Version comparison data:
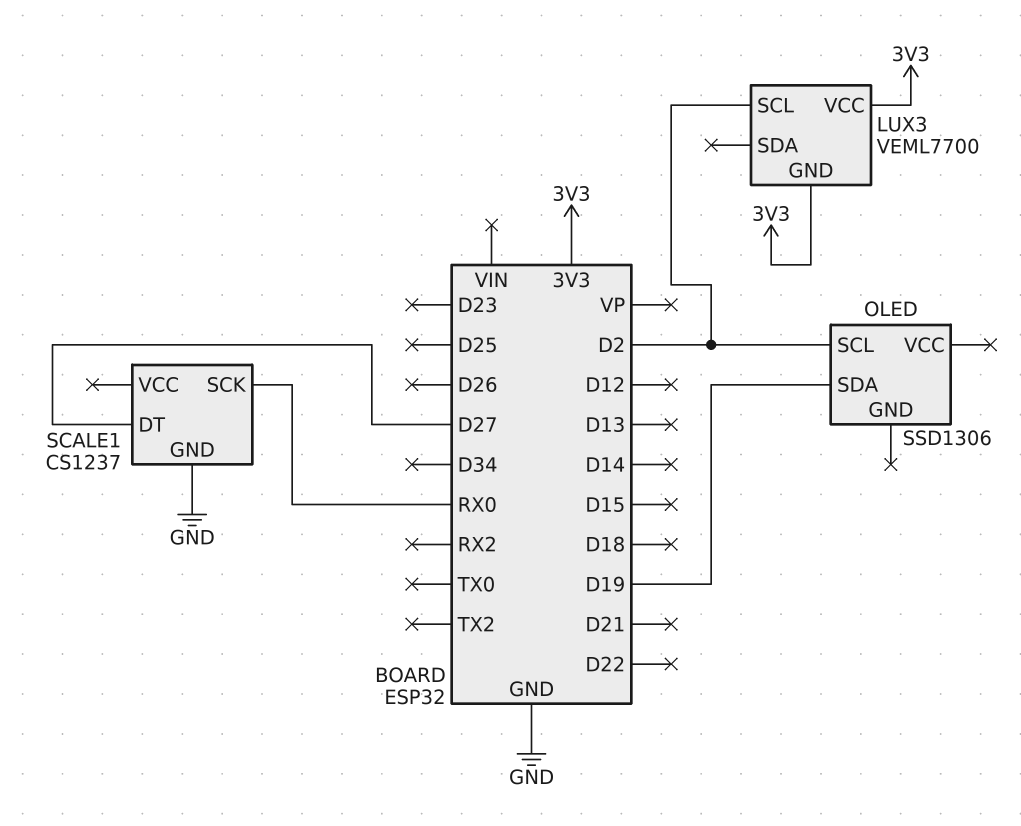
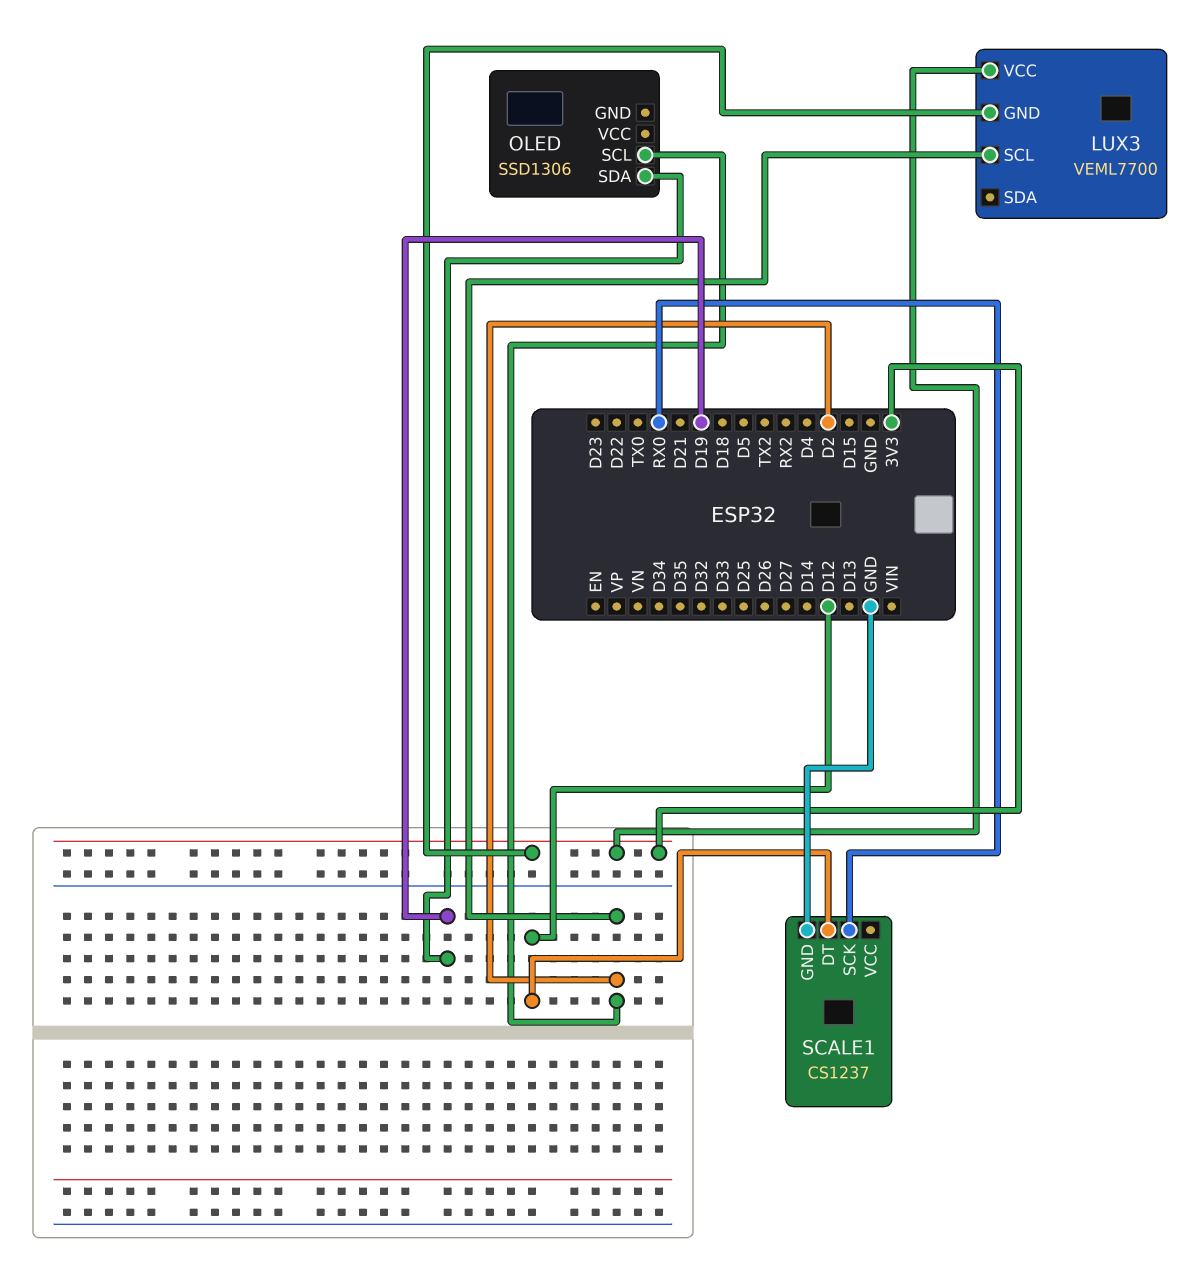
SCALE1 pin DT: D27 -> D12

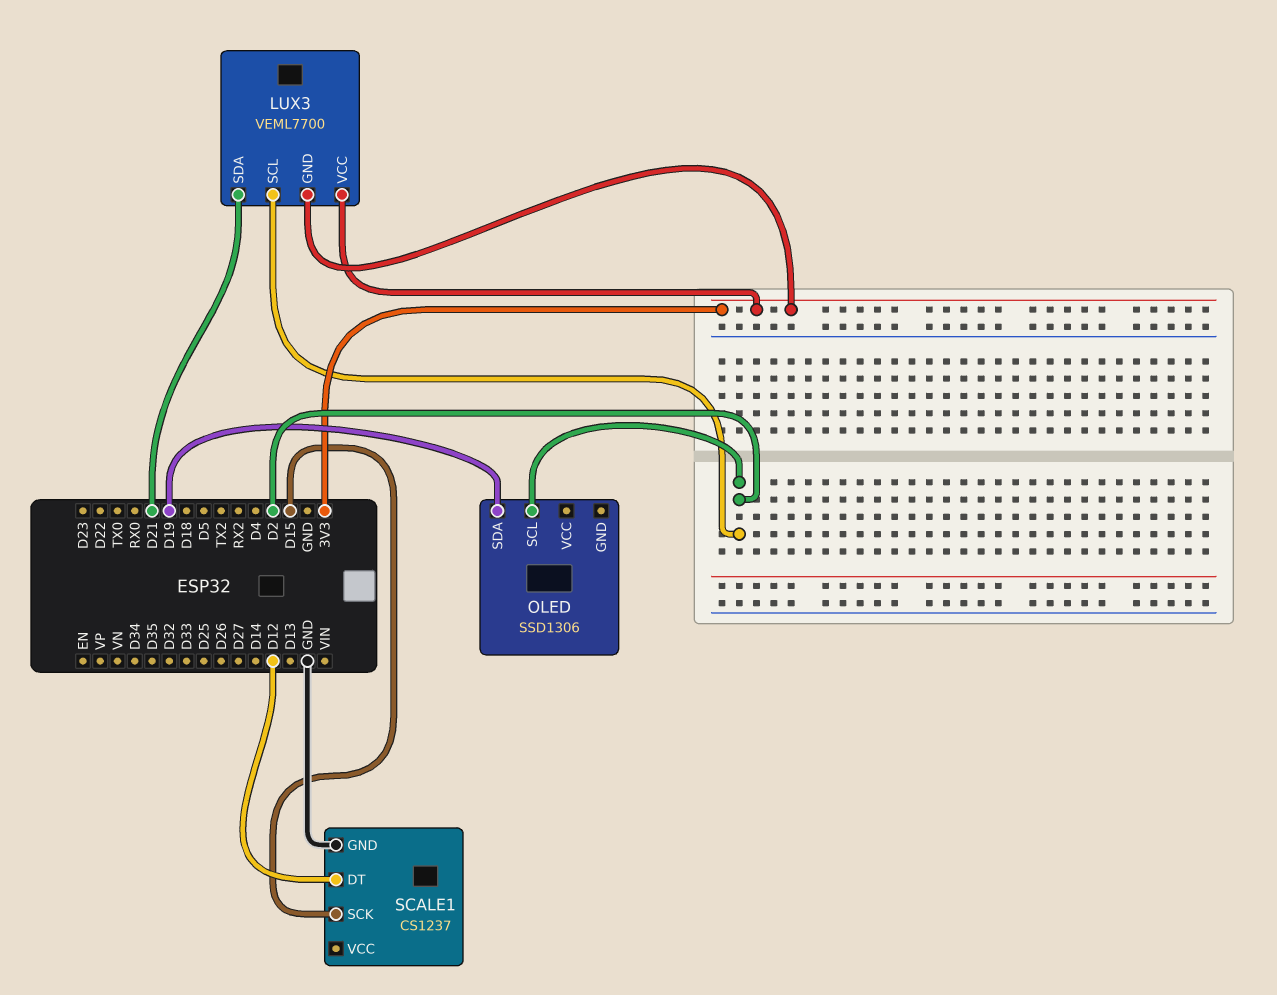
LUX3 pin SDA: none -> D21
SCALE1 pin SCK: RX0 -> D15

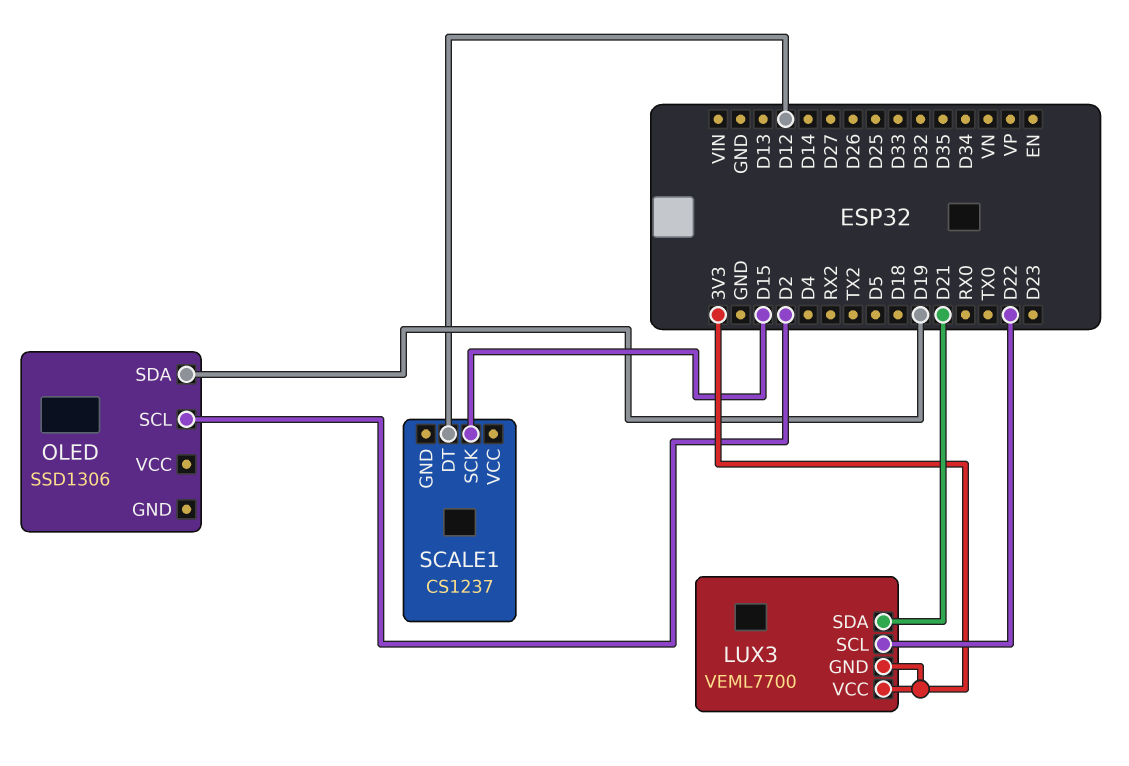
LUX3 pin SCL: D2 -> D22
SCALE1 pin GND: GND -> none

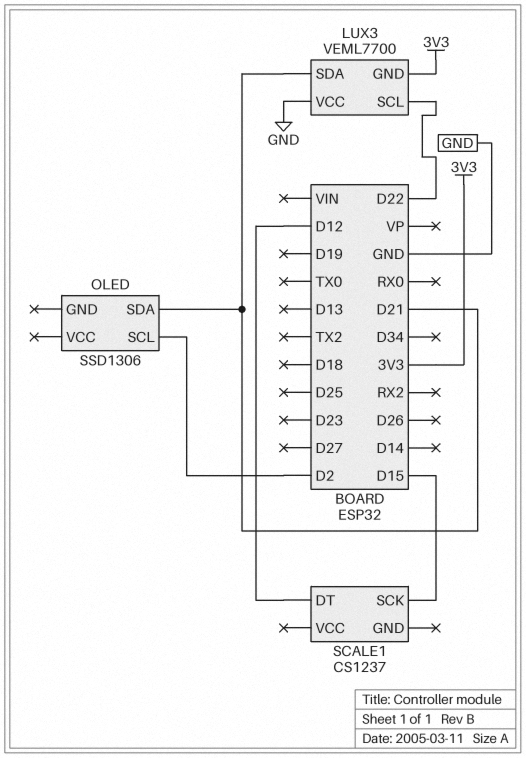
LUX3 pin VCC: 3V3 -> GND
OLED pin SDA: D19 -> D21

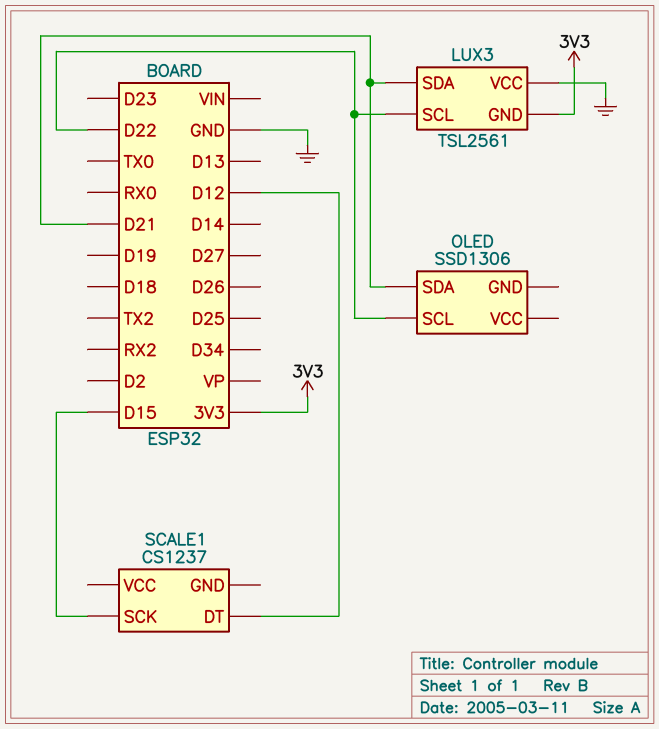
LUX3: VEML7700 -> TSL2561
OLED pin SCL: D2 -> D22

Work instruction: Set down only the lines running from the line with "LUX3 pin SCL: D2 -> D22" to the end of the entries, inclusive; omit every picture.

Response to the exercise:
LUX3 pin SCL: D2 -> D22
SCALE1 pin GND: GND -> none

LUX3 pin VCC: 3V3 -> GND
OLED pin SDA: D19 -> D21

LUX3: VEML7700 -> TSL2561
OLED pin SCL: D2 -> D22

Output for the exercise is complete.